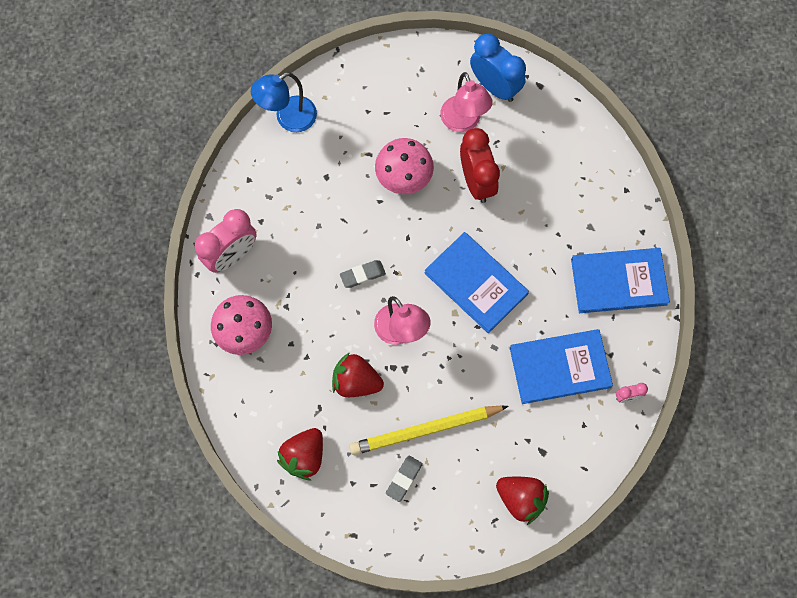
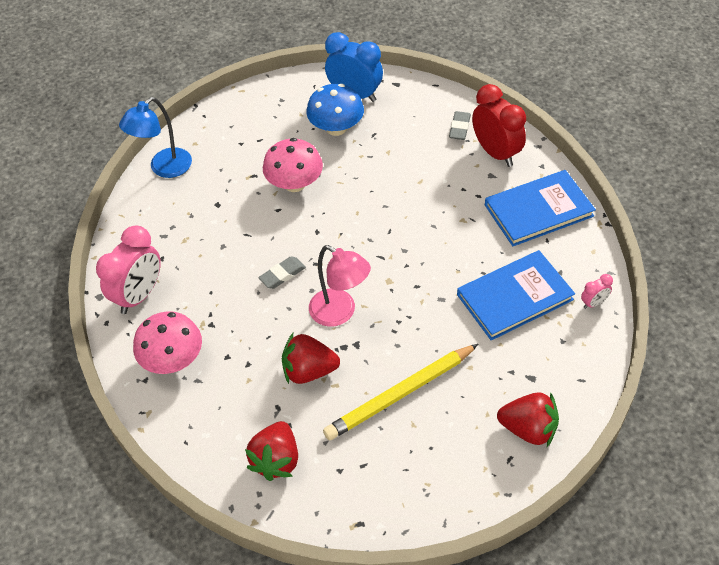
camera: 15 degrees left, 20 degrees down
(404, 479) = (395, 448): grey eraser -> grey eraser (459, 128)
(463, 122) = (336, 128): pink lamp -> blue mushroom
(476, 283) = (400, 250): blue book -> none
(477, 181) = (367, 169): red clock -> red clock (496, 153)

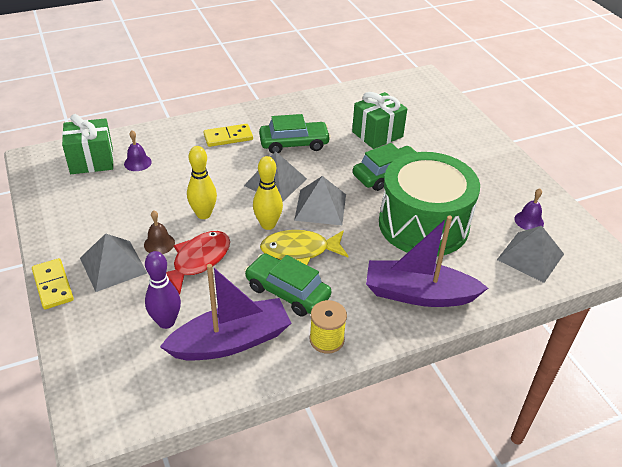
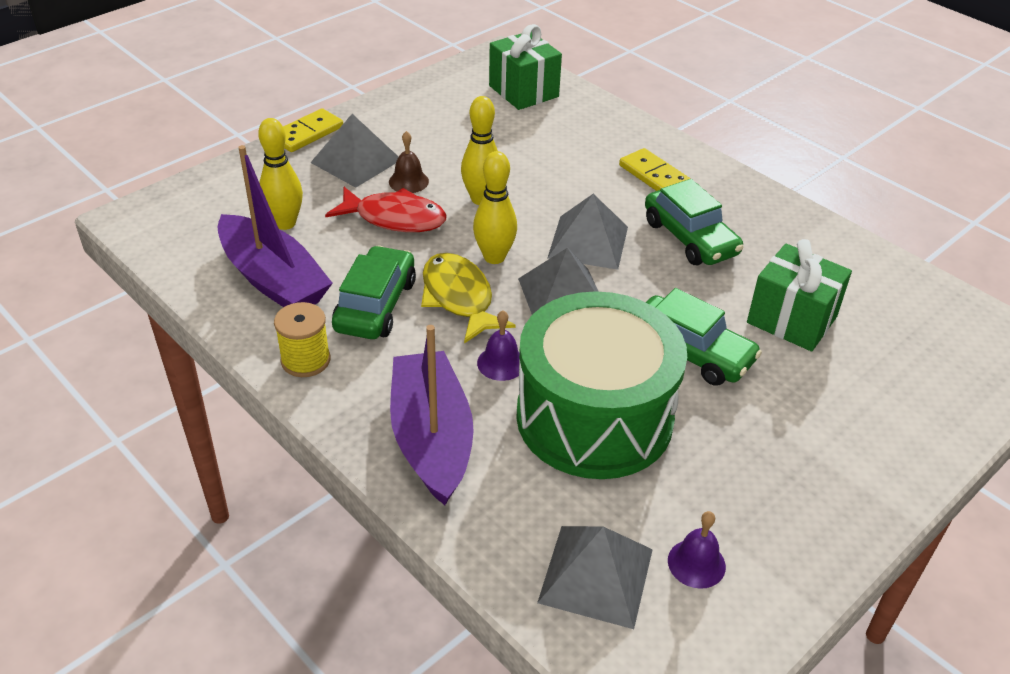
camera: 70 degrees right, 0 degrees up
(137, 162) = (544, 123): purple bell -> purple bell (501, 363)
(166, 322) = (285, 223): purple bowling pin -> yellow bowling pin

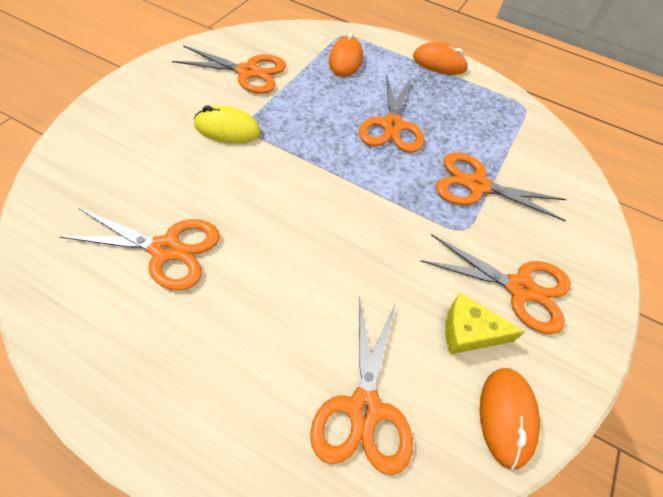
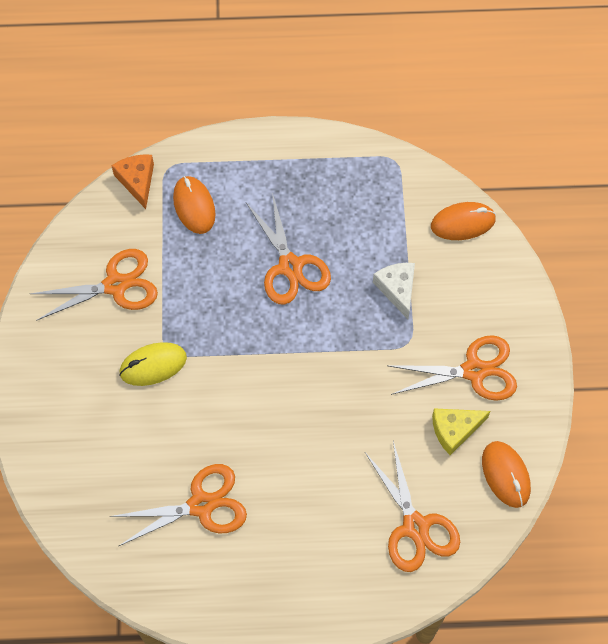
camera: 25 degrees left, 10 degrees up
(316, 31) = (137, 181): none -> orange cheese
(439, 63) = (285, 149): orange mouse -> orange mouse (463, 223)
(477, 185) = (397, 289): orange scissors -> white cheese

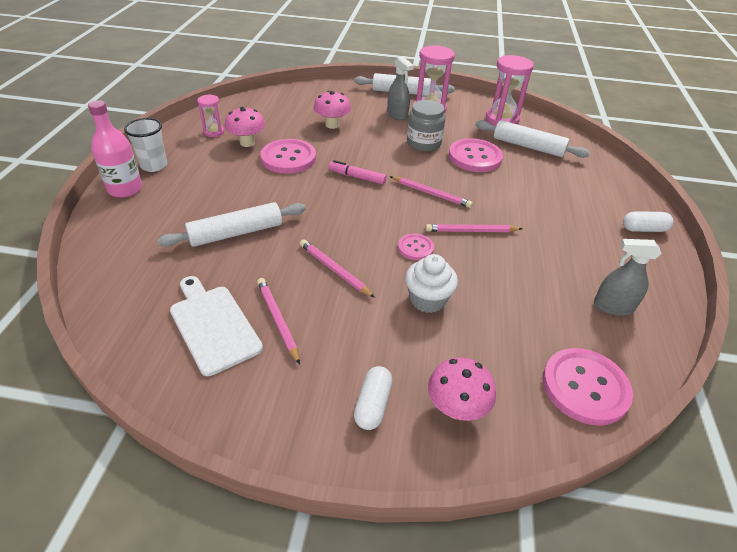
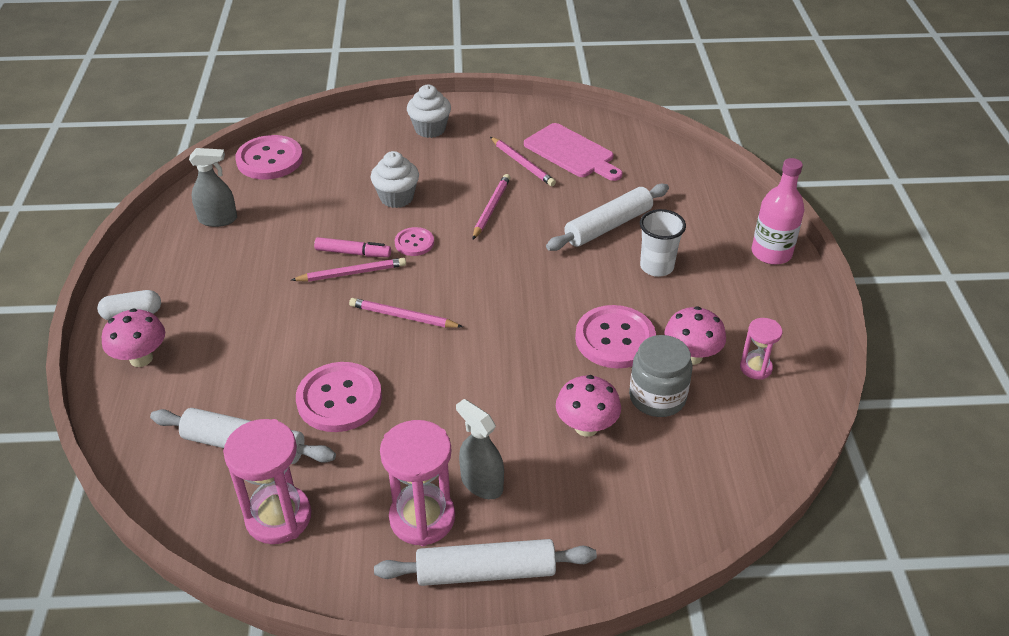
camera: 170 degrees right, 0 degrees up
(154, 165) = (775, 291): white cup -> white cup (656, 267)
(213, 325) = (571, 152): white cutting board -> pink cutting board
(334, 270) = (491, 208): pink pencil -> pink pencil turned 105 degrees counterclockwise
(357, 177) = (507, 324): pink marker -> pink marker (353, 253)
(372, 404) = (430, 129): white capsule -> white cupcake
(423, 143) = (423, 414): grey jar -> grey jar (657, 397)
(456, 408) = (370, 135): pink mushroom -> pink mushroom (141, 358)

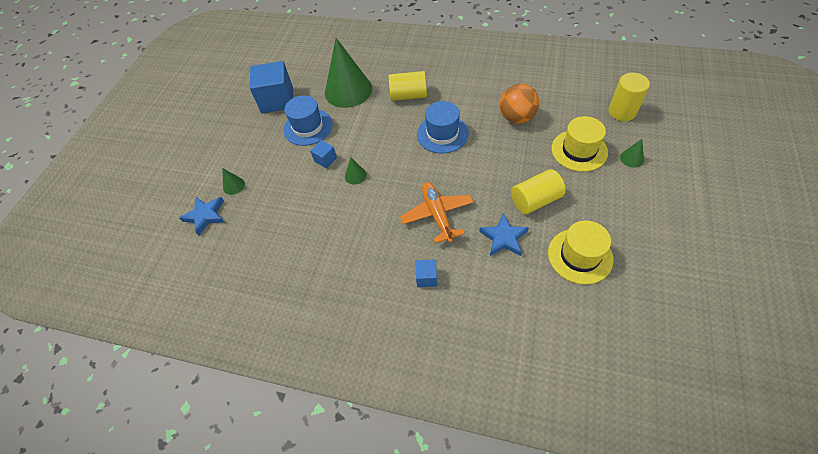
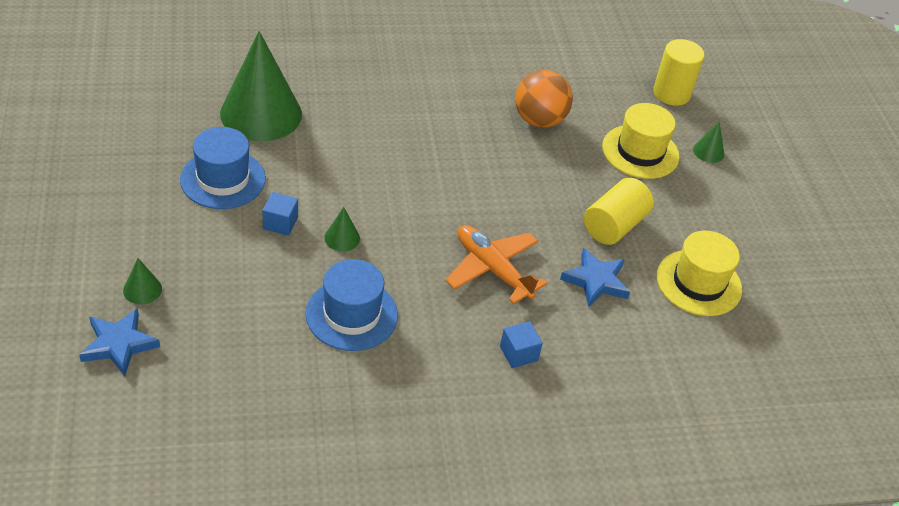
camera: 35 degrees left, 10 degrees down
(277, 100) = (142, 144): blue cube -> none
(408, 95) = (364, 109): yellow cylinder -> none
(442, 134) = (444, 158): blue hat -> blue hat (351, 314)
■ ■ ■
• [Instructions for the task]: Scan the entries above and return each line that holds "degrees".

• [Solution to this problem]:
camera: 15 degrees left, 20 degrees down
camera: 70 degrees right, 0 degrees up
camera: 25 degrees left, 10 degrees up
camera: 170 degrees right, 0 degrees up
(334, 270) = (491, 208): pink pencil -> pink pencil turned 105 degrees counterclockwise
camera: 35 degrees left, 10 degrees down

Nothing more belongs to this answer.